ABOUT THIS TASK:
From the line containing "moved | blue" onward, every line of the entries is to be set down exactly, the last line included.

DATA FOR THE TASK:

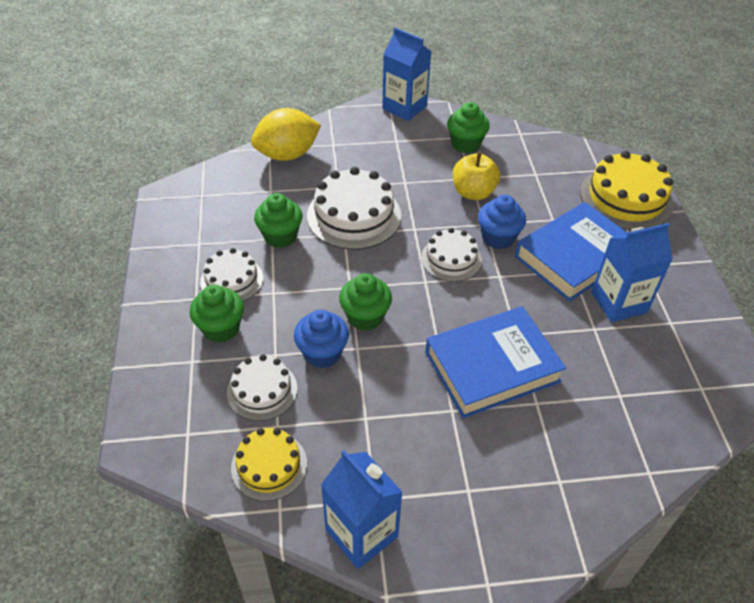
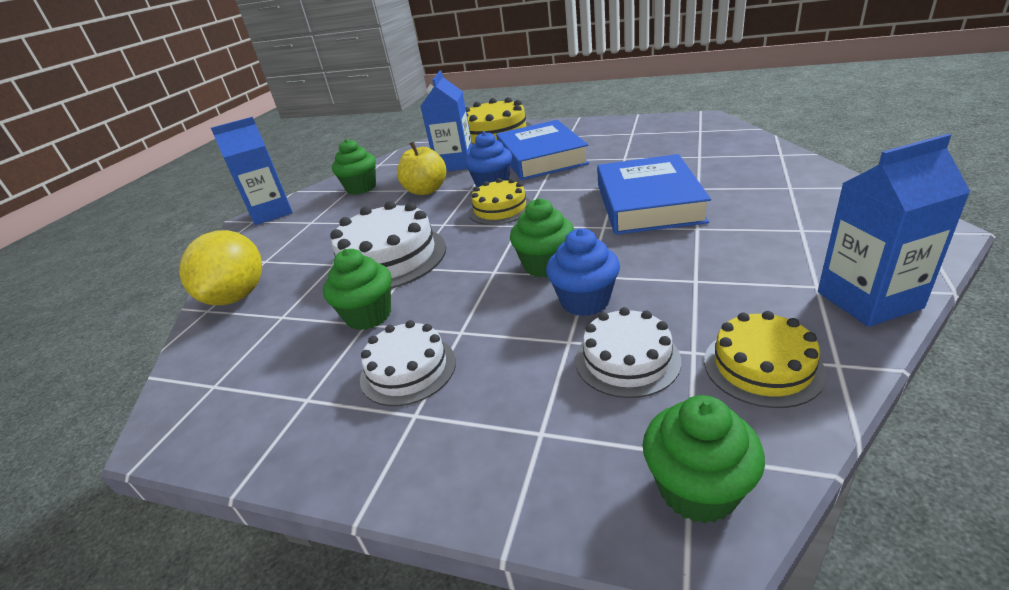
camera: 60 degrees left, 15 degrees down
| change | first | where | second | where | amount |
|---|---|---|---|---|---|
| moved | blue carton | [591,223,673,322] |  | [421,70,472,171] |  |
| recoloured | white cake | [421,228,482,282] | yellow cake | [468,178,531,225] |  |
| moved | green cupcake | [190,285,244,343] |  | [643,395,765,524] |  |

TASK SOLUTION:
| moved | blue carton | [591,223,673,322] |  | [421,70,472,171] |  |
| recoloured | white cake | [421,228,482,282] | yellow cake | [468,178,531,225] |  |
| moved | green cupcake | [190,285,244,343] |  | [643,395,765,524] |  |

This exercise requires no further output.